- _Provided material_:
== Segment start ==

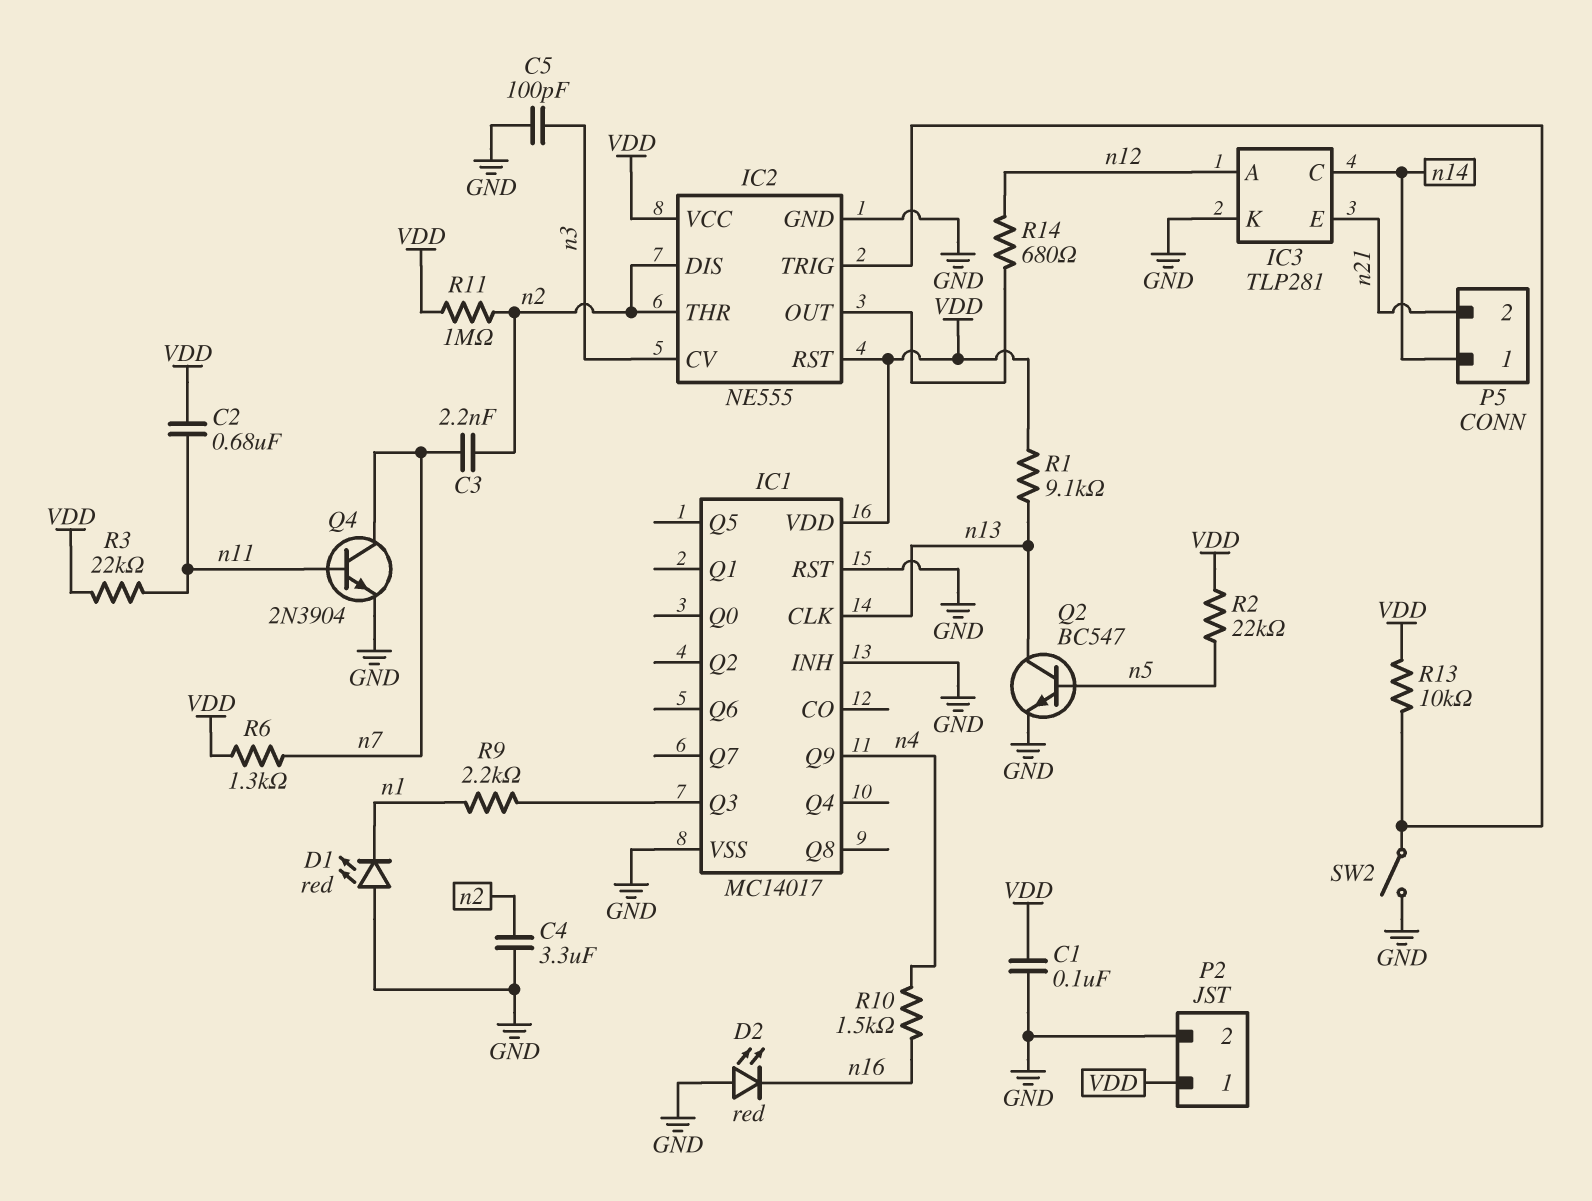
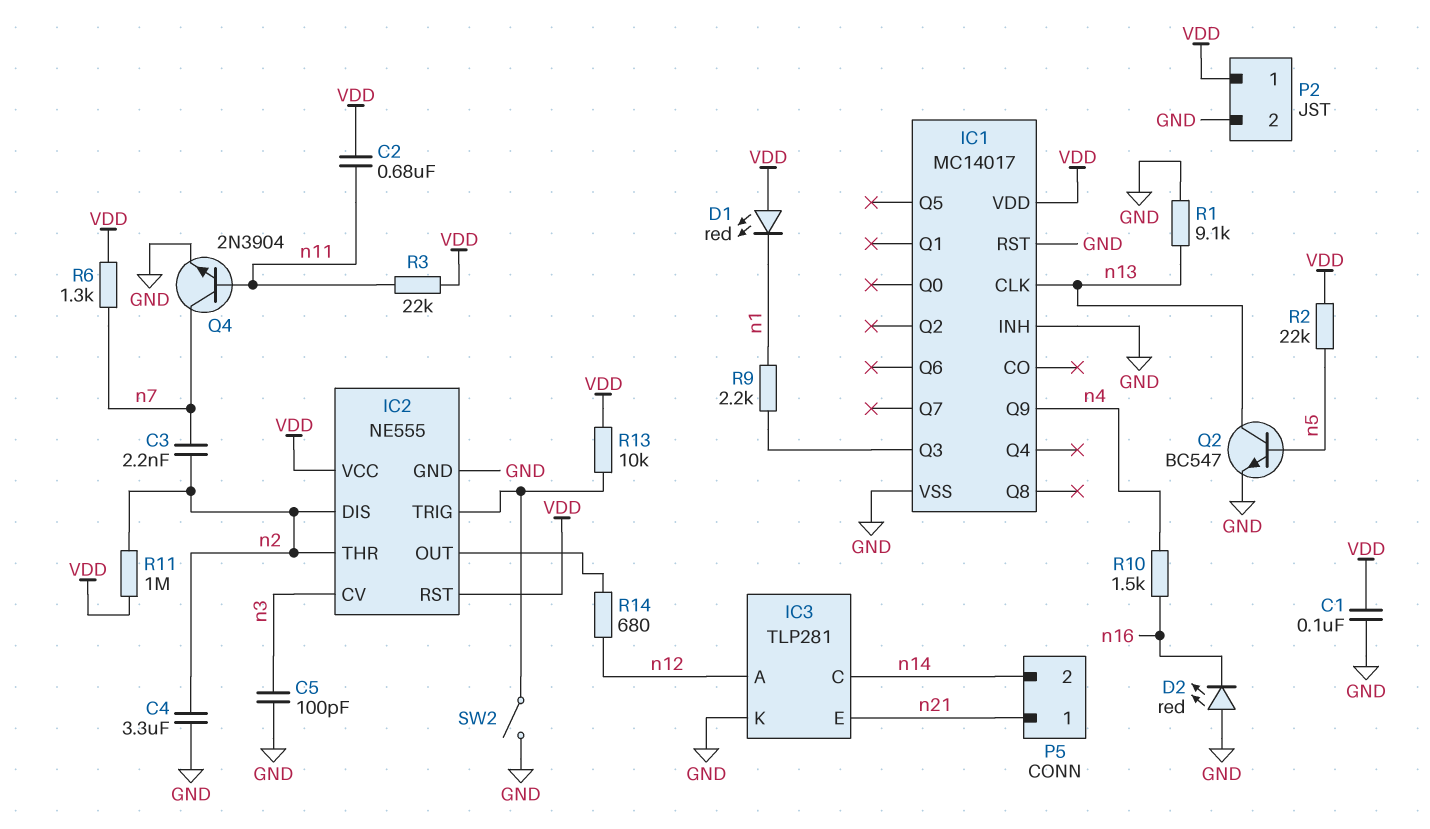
D1: LED red (A GND, K n1) -> LED red (A VDD, K n1)
P5 pin 1: n14 -> n21
P5 pin 2: n21 -> n14
R1: 9.1k (VDD, n13) -> 9.1k (GND, n13)

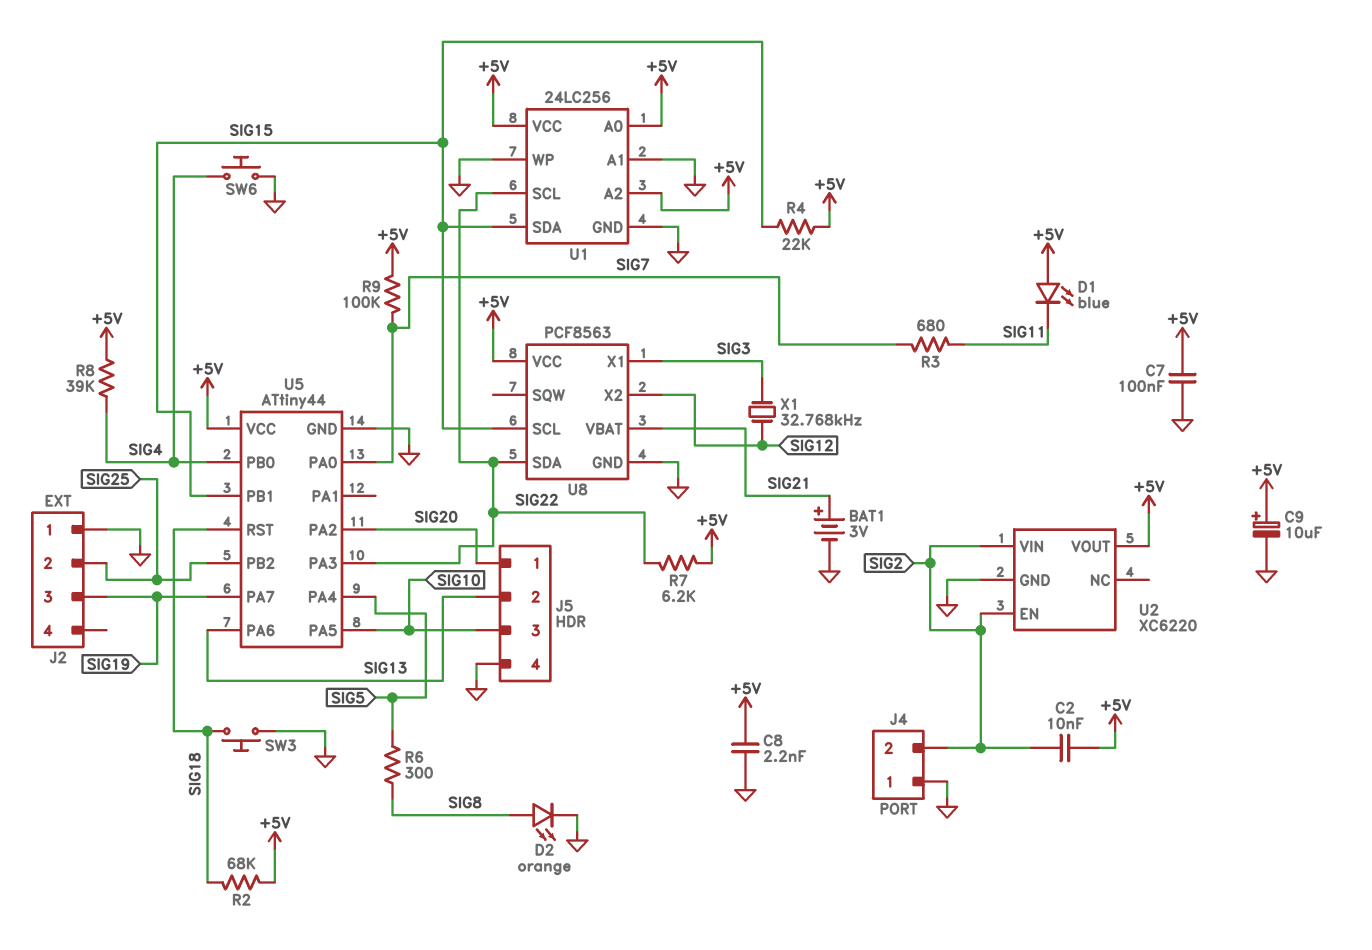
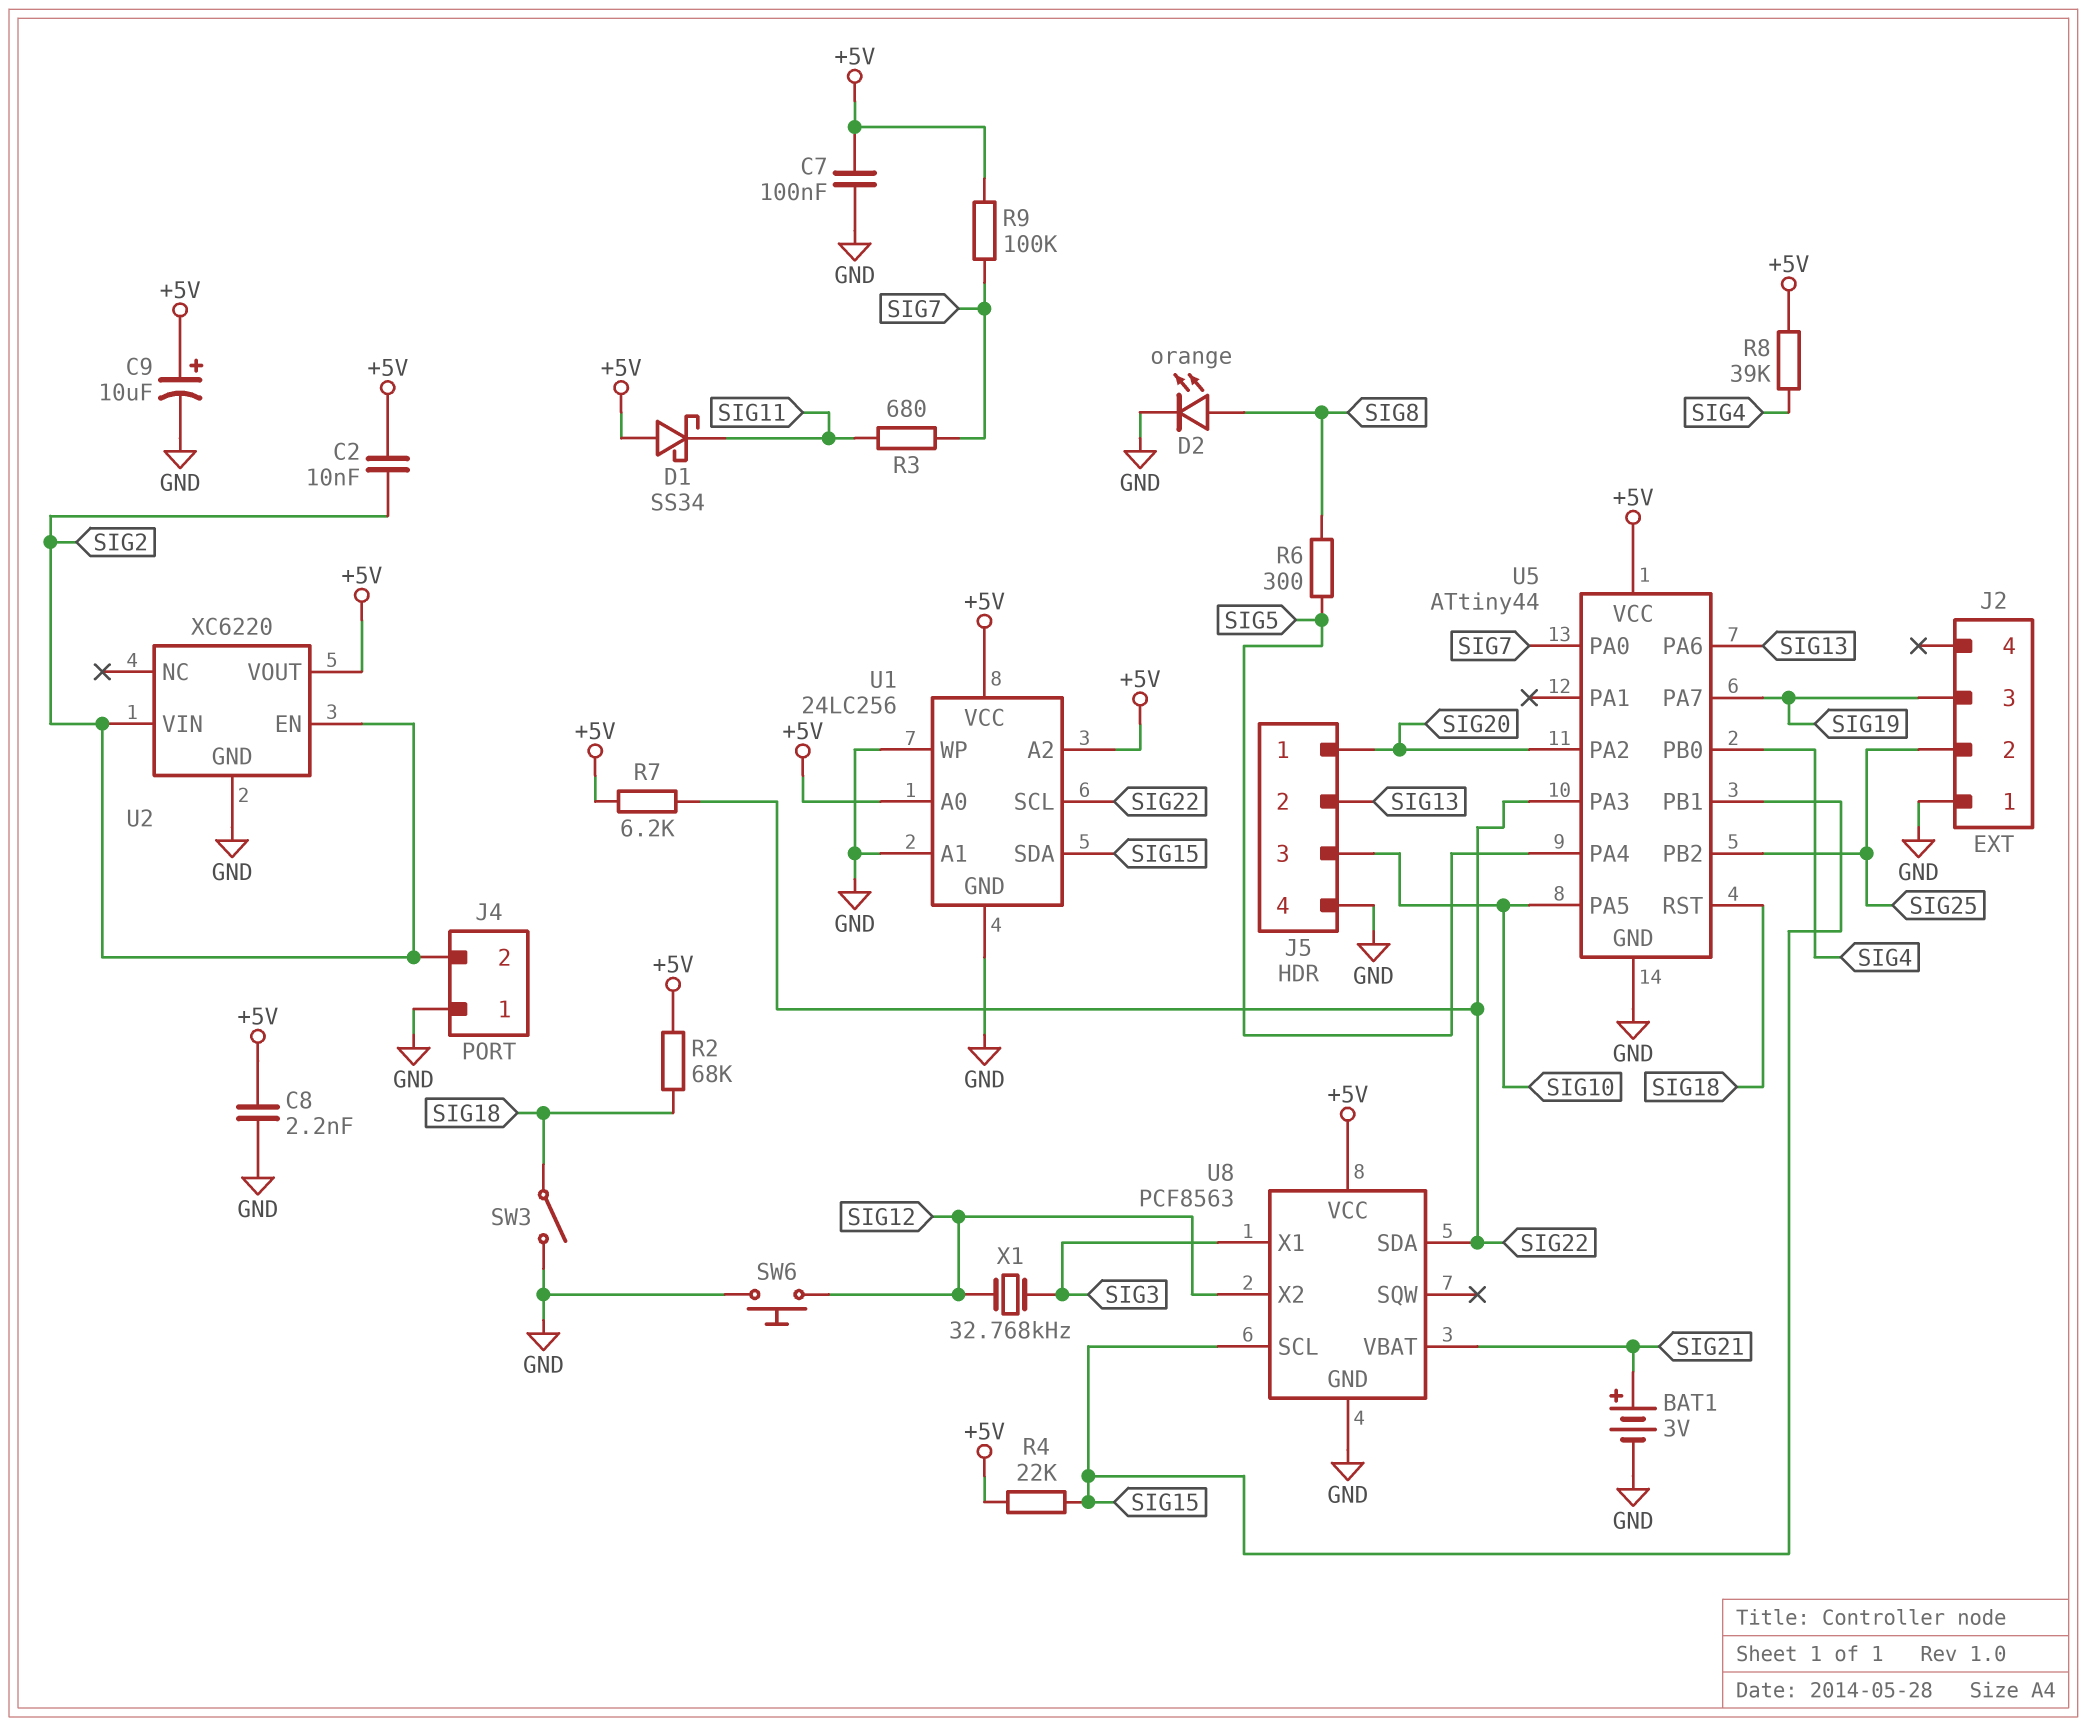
D1: LED blue (A +5V, K SIG11) -> schottky SS34 (A +5V, K SIG11)
SW3: button (GND, SIG18) -> switch (GND, SIG18)
SW6: button (GND, SIG4) -> button (GND, SIG12)

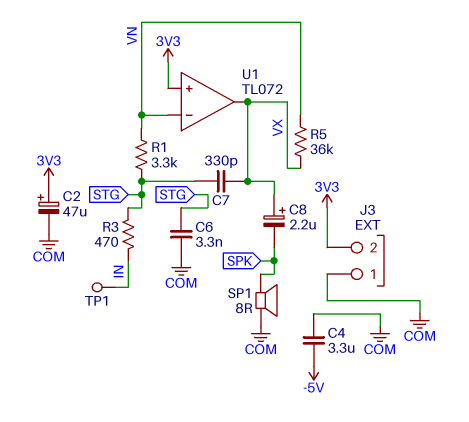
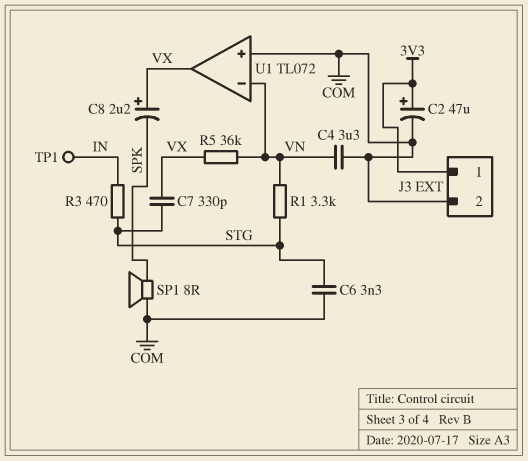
C4: 3.3uF (-5V, COM) -> 3.3uF (COM, VN)
J3 pin 1: COM -> 3V3
J3 pin 2: 3V3 -> COM
U1 pin in+: 3V3 -> COM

== Segment end ==

- _About this exercise_:
A word-for-word copy of the lines from the one with "P5 pin 1: n14 -> n21" through the final line of the listing above is the whole answer, and it contains no pictures.

- _Exercise answer_:
P5 pin 1: n14 -> n21
P5 pin 2: n21 -> n14
R1: 9.1k (VDD, n13) -> 9.1k (GND, n13)

D1: LED blue (A +5V, K SIG11) -> schottky SS34 (A +5V, K SIG11)
SW3: button (GND, SIG18) -> switch (GND, SIG18)
SW6: button (GND, SIG4) -> button (GND, SIG12)

C4: 3.3uF (-5V, COM) -> 3.3uF (COM, VN)
J3 pin 1: COM -> 3V3
J3 pin 2: 3V3 -> COM
U1 pin in+: 3V3 -> COM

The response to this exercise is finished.